About this exercise: Below are the entries. Transcribe exactly the lines from the one with "BT pin TXD: D4 -> D8" through the one with "BUTTON1 pin GND: 3V3 -> GND", ends included, and leave out all others.

Before-and-after change records:
—————

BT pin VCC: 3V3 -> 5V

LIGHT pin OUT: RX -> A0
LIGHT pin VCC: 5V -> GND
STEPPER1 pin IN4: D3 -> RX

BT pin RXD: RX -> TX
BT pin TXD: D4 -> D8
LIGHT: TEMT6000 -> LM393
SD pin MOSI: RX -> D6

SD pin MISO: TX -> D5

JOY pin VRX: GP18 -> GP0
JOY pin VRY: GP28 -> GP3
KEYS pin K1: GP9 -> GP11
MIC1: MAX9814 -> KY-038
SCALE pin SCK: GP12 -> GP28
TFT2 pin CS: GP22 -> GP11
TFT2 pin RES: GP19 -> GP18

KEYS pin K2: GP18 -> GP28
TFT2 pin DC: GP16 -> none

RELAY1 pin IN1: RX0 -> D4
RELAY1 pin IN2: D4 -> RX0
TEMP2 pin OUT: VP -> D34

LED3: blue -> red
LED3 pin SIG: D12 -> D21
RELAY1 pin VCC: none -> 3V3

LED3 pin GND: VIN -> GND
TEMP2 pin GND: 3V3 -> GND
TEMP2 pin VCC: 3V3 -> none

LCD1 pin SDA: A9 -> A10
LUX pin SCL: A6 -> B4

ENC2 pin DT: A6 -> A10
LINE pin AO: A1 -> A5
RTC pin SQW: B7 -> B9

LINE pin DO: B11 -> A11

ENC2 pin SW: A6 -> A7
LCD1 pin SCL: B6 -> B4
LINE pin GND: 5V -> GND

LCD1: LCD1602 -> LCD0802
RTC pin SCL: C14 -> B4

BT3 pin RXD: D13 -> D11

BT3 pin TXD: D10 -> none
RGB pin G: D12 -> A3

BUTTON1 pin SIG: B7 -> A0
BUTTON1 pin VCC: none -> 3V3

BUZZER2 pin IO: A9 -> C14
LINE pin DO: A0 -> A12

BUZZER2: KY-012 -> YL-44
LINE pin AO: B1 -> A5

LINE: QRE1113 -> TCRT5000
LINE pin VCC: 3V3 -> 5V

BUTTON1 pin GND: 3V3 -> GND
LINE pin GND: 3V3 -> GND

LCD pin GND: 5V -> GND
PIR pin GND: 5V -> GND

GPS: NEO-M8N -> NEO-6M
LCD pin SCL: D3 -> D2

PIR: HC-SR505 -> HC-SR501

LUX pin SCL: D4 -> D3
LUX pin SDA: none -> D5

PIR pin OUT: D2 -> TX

—————

Your solution:
BT pin TXD: D4 -> D8
LIGHT: TEMT6000 -> LM393
SD pin MOSI: RX -> D6

SD pin MISO: TX -> D5

JOY pin VRX: GP18 -> GP0
JOY pin VRY: GP28 -> GP3
KEYS pin K1: GP9 -> GP11
MIC1: MAX9814 -> KY-038
SCALE pin SCK: GP12 -> GP28
TFT2 pin CS: GP22 -> GP11
TFT2 pin RES: GP19 -> GP18

KEYS pin K2: GP18 -> GP28
TFT2 pin DC: GP16 -> none

RELAY1 pin IN1: RX0 -> D4
RELAY1 pin IN2: D4 -> RX0
TEMP2 pin OUT: VP -> D34

LED3: blue -> red
LED3 pin SIG: D12 -> D21
RELAY1 pin VCC: none -> 3V3

LED3 pin GND: VIN -> GND
TEMP2 pin GND: 3V3 -> GND
TEMP2 pin VCC: 3V3 -> none

LCD1 pin SDA: A9 -> A10
LUX pin SCL: A6 -> B4

ENC2 pin DT: A6 -> A10
LINE pin AO: A1 -> A5
RTC pin SQW: B7 -> B9

LINE pin DO: B11 -> A11

ENC2 pin SW: A6 -> A7
LCD1 pin SCL: B6 -> B4
LINE pin GND: 5V -> GND

LCD1: LCD1602 -> LCD0802
RTC pin SCL: C14 -> B4

BT3 pin RXD: D13 -> D11

BT3 pin TXD: D10 -> none
RGB pin G: D12 -> A3

BUTTON1 pin SIG: B7 -> A0
BUTTON1 pin VCC: none -> 3V3

BUZZER2 pin IO: A9 -> C14
LINE pin DO: A0 -> A12

BUZZER2: KY-012 -> YL-44
LINE pin AO: B1 -> A5

LINE: QRE1113 -> TCRT5000
LINE pin VCC: 3V3 -> 5V

BUTTON1 pin GND: 3V3 -> GND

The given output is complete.